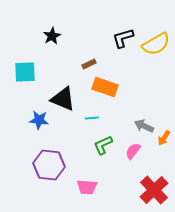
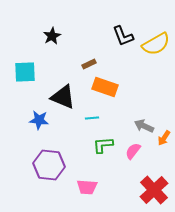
black L-shape: moved 2 px up; rotated 95 degrees counterclockwise
black triangle: moved 2 px up
green L-shape: rotated 20 degrees clockwise
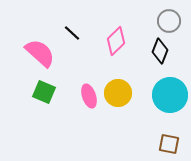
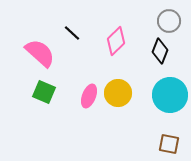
pink ellipse: rotated 40 degrees clockwise
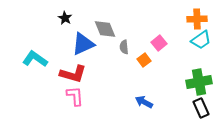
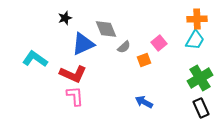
black star: rotated 24 degrees clockwise
gray diamond: moved 1 px right
cyan trapezoid: moved 6 px left; rotated 25 degrees counterclockwise
gray semicircle: rotated 128 degrees counterclockwise
orange square: rotated 16 degrees clockwise
red L-shape: rotated 8 degrees clockwise
green cross: moved 1 px right, 4 px up; rotated 20 degrees counterclockwise
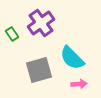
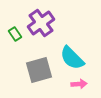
green rectangle: moved 3 px right
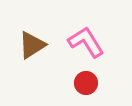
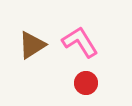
pink L-shape: moved 6 px left
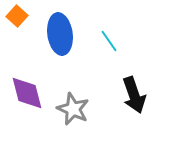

────────────────────

* _PROBLEM REQUIREMENTS_: Repeat each entry above exactly. Omit the pictures.

* _EXERCISE SOLUTION_:
black L-shape: moved 2 px up; rotated 95 degrees counterclockwise
black triangle: moved 2 px up
green L-shape: rotated 20 degrees clockwise
pink ellipse: rotated 40 degrees clockwise
black star: rotated 24 degrees clockwise
gray diamond: moved 1 px right
cyan trapezoid: moved 6 px left; rotated 25 degrees counterclockwise
gray semicircle: rotated 128 degrees counterclockwise
orange square: rotated 16 degrees clockwise
red L-shape: rotated 8 degrees clockwise
green cross: moved 1 px right, 4 px up; rotated 20 degrees counterclockwise
green rectangle: moved 3 px right
pink L-shape: moved 6 px left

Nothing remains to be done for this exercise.